══ Supplied data

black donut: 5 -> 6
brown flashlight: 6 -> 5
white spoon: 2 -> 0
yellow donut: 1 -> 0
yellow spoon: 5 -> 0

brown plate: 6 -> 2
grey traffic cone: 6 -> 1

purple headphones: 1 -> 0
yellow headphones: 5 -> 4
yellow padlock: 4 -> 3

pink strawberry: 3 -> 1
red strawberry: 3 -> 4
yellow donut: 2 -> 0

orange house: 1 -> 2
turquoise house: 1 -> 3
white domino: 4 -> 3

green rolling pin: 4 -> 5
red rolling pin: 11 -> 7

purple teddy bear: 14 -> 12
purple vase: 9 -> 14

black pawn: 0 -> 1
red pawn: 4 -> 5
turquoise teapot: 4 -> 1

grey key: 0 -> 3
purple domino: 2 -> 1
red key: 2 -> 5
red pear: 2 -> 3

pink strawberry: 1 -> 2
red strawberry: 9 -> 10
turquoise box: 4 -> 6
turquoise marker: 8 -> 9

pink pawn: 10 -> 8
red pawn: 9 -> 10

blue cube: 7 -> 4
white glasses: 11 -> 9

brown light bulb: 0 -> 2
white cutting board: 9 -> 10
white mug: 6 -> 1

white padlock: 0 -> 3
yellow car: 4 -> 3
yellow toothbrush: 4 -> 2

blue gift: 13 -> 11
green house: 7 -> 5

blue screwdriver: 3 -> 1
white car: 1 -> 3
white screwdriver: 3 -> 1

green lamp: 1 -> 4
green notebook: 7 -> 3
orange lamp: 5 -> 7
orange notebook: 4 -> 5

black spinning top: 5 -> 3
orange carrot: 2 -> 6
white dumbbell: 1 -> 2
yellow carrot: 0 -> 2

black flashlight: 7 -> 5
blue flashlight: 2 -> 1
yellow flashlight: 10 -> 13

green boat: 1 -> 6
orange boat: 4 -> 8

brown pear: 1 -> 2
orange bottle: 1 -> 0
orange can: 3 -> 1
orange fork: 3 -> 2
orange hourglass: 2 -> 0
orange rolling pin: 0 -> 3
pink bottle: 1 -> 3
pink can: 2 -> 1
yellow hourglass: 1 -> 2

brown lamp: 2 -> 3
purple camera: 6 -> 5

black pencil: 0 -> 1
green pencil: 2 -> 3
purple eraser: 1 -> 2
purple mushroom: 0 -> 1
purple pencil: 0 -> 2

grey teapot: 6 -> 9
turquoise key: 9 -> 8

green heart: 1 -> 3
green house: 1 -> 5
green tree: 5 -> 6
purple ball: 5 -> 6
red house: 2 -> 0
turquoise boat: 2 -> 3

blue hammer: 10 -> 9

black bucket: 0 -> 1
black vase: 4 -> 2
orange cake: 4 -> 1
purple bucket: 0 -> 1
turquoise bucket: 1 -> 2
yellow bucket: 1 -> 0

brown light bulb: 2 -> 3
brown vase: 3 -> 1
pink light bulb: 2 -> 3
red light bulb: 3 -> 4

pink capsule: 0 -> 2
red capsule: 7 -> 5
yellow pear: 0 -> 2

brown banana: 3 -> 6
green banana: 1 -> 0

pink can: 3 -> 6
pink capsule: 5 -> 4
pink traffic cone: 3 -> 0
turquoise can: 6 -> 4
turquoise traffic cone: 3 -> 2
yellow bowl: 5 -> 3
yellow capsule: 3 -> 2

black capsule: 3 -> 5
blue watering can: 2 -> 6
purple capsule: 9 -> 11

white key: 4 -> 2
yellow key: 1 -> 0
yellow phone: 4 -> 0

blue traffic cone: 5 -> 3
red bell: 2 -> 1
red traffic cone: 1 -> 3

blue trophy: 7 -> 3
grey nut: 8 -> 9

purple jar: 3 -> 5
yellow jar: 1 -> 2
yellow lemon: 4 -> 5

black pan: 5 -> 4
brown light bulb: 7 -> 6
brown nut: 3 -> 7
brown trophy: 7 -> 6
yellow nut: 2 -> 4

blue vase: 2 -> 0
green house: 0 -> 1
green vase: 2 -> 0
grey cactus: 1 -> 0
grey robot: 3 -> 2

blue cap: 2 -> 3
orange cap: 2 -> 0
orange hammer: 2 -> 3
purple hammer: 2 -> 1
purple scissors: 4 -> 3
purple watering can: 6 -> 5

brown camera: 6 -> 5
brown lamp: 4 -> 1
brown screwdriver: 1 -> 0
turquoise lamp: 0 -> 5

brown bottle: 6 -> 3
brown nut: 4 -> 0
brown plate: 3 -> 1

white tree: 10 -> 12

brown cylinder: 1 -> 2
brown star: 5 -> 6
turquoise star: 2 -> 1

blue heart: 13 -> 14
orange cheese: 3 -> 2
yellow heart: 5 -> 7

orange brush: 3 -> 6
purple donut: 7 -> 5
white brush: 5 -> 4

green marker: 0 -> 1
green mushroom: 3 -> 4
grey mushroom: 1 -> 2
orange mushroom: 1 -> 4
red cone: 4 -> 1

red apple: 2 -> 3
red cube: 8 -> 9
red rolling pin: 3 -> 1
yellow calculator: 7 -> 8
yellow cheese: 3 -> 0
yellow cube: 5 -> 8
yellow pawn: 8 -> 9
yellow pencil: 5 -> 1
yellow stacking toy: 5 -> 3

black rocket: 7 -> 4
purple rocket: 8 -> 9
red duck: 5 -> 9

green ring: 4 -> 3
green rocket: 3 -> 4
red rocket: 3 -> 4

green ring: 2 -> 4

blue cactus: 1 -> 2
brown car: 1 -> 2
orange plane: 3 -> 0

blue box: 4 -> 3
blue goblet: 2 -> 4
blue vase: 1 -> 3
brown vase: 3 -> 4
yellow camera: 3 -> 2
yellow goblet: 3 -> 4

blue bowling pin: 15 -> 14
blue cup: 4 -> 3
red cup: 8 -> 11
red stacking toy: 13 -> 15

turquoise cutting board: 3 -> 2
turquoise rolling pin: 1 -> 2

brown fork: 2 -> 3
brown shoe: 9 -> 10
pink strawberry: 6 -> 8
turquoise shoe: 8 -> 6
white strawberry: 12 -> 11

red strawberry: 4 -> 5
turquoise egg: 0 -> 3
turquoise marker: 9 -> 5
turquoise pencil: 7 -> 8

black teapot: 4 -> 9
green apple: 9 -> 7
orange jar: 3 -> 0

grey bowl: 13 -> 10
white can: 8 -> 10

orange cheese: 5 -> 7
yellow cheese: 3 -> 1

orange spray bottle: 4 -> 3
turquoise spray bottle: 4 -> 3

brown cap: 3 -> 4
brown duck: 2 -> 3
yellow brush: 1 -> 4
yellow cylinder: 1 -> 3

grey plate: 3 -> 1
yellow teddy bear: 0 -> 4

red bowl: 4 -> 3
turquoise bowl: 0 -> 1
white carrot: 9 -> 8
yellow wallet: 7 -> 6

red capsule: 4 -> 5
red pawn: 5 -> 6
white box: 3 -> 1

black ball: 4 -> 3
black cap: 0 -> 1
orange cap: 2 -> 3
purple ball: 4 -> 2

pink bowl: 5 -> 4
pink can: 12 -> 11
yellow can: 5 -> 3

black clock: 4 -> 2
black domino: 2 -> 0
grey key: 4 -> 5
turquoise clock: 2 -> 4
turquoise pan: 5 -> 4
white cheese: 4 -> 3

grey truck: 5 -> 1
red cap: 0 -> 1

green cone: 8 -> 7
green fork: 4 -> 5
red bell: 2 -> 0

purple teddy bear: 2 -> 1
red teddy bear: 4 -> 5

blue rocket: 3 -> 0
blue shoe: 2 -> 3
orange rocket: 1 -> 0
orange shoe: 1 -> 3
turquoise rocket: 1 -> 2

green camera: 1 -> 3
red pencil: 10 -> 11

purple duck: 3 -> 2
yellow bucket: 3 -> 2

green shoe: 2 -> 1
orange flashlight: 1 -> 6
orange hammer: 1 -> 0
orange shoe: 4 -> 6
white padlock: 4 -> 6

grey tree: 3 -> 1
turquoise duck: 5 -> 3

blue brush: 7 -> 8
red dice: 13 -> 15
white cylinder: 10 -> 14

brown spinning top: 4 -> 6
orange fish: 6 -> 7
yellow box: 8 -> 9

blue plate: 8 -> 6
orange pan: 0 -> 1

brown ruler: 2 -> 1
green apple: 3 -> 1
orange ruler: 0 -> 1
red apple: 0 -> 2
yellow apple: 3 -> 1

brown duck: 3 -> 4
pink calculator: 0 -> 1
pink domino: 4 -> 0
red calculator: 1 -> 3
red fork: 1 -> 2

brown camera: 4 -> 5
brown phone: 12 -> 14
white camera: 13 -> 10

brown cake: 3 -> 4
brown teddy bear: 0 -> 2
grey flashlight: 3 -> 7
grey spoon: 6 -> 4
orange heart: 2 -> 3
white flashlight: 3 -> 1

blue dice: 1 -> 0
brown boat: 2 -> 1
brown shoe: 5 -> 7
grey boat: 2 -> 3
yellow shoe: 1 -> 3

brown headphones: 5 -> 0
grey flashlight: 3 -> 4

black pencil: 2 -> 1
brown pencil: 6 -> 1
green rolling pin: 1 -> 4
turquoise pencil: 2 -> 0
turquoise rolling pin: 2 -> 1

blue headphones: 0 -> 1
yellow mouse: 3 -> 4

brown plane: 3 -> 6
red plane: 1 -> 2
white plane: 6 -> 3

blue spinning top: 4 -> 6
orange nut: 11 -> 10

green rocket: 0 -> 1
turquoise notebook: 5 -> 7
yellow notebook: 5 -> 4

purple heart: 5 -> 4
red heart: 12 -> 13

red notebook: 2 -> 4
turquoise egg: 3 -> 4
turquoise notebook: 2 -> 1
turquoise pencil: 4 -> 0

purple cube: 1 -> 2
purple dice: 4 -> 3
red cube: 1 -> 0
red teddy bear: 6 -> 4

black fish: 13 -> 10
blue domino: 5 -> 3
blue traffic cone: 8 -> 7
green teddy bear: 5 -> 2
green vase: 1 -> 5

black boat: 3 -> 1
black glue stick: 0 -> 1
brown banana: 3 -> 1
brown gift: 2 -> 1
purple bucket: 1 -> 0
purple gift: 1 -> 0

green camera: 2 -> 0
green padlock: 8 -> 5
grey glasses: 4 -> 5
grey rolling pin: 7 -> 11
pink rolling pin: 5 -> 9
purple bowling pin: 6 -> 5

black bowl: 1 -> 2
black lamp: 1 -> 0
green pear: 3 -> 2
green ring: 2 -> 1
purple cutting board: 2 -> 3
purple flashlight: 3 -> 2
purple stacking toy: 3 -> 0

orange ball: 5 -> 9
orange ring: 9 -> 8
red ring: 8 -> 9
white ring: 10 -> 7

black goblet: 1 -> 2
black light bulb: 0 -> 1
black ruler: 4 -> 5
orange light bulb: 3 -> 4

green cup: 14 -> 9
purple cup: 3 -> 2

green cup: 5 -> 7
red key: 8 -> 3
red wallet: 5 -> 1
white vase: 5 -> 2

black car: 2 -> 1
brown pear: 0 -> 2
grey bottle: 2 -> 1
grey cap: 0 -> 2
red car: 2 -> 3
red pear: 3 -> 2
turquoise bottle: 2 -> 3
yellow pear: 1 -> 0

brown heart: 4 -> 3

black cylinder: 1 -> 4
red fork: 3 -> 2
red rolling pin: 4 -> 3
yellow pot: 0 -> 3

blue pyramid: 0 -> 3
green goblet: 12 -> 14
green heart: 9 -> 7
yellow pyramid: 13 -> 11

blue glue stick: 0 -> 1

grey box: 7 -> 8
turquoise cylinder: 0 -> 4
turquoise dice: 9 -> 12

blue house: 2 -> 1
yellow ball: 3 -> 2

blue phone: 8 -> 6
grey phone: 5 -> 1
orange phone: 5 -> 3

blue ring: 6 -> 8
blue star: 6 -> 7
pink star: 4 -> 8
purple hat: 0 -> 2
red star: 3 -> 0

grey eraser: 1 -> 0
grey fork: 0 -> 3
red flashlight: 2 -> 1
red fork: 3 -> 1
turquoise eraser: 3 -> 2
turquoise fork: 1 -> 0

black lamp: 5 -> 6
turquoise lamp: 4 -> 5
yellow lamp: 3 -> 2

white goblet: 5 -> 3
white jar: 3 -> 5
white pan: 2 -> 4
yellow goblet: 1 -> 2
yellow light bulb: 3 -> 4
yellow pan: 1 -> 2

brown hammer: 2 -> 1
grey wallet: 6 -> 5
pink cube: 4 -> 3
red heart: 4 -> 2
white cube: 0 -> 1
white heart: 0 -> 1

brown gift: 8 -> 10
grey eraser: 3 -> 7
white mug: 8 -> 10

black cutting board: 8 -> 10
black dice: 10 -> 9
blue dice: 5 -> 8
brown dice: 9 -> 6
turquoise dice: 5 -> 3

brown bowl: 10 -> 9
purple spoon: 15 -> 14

════

**About this task**
Search the records for the word "spinning" and return every line that holds it.

**Solution for this problem**
black spinning top: 5 -> 3
brown spinning top: 4 -> 6
blue spinning top: 4 -> 6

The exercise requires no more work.